:: Goal ::
Locate every line in the material that contains the string "grace", and copy each of those lines. Matches must have the same letter case.

--- begin Given data ---

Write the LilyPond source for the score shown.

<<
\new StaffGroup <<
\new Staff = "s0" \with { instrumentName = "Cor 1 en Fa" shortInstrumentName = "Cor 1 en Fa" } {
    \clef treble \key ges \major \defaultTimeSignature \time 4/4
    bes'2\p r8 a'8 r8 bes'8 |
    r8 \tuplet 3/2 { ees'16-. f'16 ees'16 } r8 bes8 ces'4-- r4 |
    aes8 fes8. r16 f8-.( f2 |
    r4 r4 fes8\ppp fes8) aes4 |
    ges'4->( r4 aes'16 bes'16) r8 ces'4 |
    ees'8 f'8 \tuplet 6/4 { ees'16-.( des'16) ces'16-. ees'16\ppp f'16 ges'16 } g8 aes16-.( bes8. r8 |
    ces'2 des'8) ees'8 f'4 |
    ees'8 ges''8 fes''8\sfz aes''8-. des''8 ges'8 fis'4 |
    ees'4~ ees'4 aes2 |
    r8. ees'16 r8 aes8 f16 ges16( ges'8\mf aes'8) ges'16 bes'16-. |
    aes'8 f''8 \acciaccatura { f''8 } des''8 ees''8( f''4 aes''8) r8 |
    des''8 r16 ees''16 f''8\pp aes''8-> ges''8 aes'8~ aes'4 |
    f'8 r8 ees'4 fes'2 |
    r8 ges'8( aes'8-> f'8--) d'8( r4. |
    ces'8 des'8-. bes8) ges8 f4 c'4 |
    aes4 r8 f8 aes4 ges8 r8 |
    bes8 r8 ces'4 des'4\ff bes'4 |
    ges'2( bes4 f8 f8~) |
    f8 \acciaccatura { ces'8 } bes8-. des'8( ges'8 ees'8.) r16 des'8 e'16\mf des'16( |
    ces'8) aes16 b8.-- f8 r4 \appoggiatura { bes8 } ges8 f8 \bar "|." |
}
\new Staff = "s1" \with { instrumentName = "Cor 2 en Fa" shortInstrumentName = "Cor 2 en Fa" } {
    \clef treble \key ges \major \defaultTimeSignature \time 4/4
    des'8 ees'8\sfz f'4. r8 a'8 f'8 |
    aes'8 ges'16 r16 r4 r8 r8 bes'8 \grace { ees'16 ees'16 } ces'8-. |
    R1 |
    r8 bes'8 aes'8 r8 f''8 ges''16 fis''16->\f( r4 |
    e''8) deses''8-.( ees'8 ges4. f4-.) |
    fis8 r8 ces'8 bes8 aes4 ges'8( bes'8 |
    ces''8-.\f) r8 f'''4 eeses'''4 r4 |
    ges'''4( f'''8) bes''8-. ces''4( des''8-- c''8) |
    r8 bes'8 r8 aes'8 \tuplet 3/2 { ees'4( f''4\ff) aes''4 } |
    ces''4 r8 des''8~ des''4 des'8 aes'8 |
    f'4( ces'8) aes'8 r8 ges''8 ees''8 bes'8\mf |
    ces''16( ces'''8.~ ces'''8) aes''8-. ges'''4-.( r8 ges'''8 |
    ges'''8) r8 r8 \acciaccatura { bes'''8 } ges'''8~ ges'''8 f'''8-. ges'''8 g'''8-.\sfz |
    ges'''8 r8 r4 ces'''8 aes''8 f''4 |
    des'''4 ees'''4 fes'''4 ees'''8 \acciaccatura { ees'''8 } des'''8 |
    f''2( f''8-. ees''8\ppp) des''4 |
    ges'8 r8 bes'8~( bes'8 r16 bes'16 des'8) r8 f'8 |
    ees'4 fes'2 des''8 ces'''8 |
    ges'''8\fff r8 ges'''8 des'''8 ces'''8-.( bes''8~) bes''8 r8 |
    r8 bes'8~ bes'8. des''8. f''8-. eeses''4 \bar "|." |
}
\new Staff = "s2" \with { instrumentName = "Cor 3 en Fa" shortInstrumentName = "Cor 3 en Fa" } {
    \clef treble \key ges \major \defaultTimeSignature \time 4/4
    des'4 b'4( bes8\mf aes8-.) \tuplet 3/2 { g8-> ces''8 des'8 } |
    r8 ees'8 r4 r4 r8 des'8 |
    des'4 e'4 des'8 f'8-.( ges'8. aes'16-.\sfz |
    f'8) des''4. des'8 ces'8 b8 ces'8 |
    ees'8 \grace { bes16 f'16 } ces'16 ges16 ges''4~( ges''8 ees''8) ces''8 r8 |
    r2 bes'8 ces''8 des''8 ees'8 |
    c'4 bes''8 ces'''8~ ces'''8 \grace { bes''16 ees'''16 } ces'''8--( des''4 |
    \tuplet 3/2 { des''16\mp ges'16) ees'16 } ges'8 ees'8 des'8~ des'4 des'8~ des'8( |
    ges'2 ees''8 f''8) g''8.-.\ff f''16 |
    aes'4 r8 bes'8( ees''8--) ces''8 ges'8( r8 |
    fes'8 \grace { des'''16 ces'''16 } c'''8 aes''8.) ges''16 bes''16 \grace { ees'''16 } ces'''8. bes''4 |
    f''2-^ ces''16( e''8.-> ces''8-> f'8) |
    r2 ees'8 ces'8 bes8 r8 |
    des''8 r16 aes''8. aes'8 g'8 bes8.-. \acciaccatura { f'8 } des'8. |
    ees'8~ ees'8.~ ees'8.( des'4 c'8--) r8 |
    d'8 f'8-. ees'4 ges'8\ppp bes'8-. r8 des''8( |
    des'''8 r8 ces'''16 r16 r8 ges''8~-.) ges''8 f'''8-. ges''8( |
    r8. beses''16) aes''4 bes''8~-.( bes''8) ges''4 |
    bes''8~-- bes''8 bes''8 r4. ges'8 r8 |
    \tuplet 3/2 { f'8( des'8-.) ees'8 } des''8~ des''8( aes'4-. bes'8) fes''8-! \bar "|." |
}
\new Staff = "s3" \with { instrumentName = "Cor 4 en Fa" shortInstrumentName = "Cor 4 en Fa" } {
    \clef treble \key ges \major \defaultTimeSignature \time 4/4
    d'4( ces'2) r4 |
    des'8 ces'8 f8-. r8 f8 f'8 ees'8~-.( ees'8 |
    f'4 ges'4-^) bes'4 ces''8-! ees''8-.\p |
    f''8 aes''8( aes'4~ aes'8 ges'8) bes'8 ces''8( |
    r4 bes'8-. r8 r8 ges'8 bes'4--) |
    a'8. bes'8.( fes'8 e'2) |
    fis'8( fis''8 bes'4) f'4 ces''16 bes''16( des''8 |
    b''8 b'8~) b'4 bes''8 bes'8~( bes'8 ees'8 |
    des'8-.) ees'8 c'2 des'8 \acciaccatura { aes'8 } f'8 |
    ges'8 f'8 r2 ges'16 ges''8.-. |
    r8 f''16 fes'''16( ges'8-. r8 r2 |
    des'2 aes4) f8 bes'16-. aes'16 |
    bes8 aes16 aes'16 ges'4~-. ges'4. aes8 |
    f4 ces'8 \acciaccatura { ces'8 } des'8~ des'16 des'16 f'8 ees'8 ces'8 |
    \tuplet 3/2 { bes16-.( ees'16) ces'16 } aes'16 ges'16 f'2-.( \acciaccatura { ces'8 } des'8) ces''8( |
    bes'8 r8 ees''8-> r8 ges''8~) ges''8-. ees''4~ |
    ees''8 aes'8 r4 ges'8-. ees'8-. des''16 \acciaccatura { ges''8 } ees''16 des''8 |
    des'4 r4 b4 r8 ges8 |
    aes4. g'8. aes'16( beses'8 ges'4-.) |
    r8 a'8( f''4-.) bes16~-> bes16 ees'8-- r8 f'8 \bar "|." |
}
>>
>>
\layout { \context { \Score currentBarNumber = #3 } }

--- end Given data ---

:: The result ::
    aes'8 ges'16 r16 r4 r8 r8 bes'8 \grace { ees'16 ees'16 } ces'8-. |
    ees'8 \grace { bes16 f'16 } ces'16 ges16 ges''4~( ges''8 ees''8) ces''8 r8 |
    c'4 bes''8 ces'''8~ ces'''8 \grace { bes''16 ees'''16 } ces'''8--( des''4 |
    fes'8 \grace { des'''16 ces'''16 } c'''8 aes''8.) ges''16 bes''16 \grace { ees'''16 } ces'''8. bes''4 |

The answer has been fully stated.